=== Section Start ===
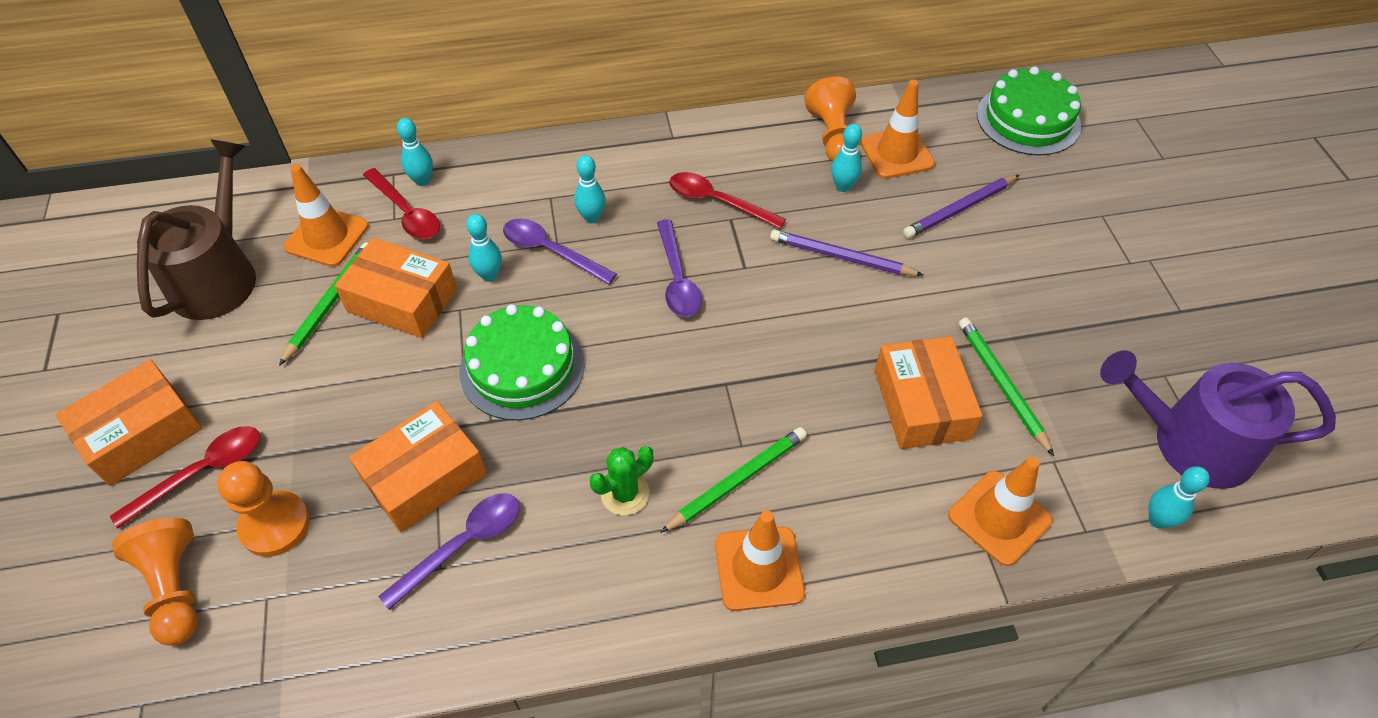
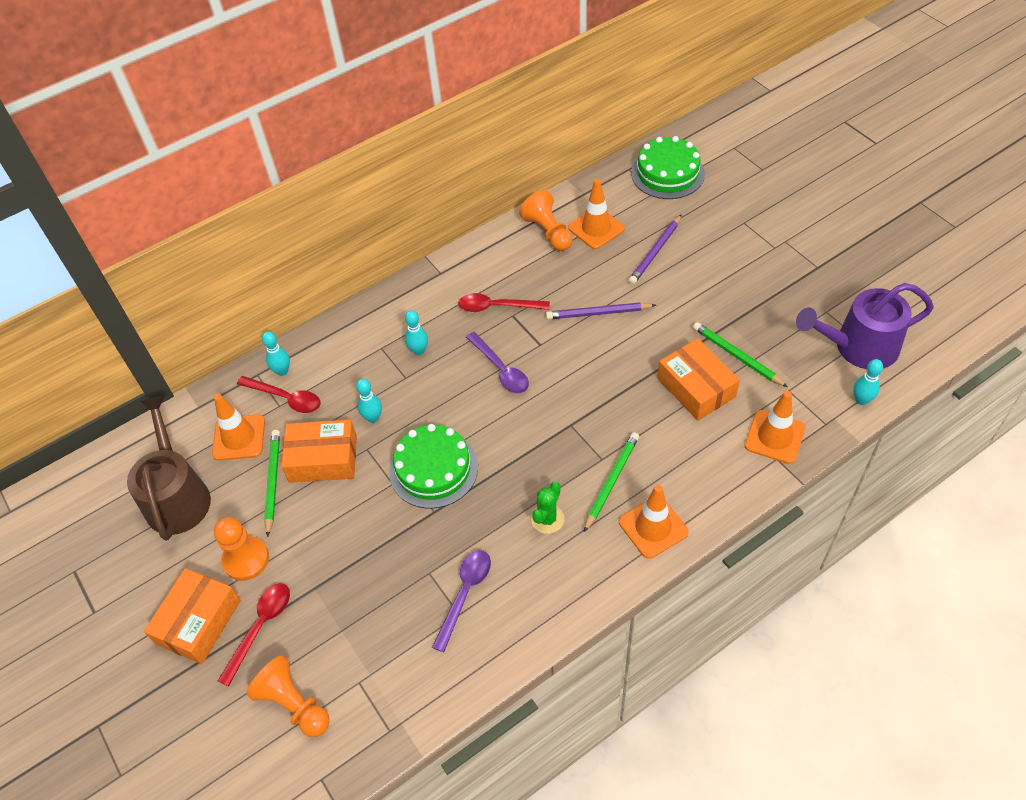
camera: 20 degrees left, 0 degrees up
orange pawn [217,461,310,557] -> orange pawn moved to [214,517,269,581]
orange box [349,401,487,532] -> none
purple spoon [503,219,617,284] -> none
turquoise bowling pin [831,124,862,192] -> none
=== Section End ===
(What you have to do): The result should be the lines from the line with "orange box [349,401,487,532] -> none" to the last line of the material, returned exactly and without any other line.

(Solution to the problem):
orange box [349,401,487,532] -> none
purple spoon [503,219,617,284] -> none
turquoise bowling pin [831,124,862,192] -> none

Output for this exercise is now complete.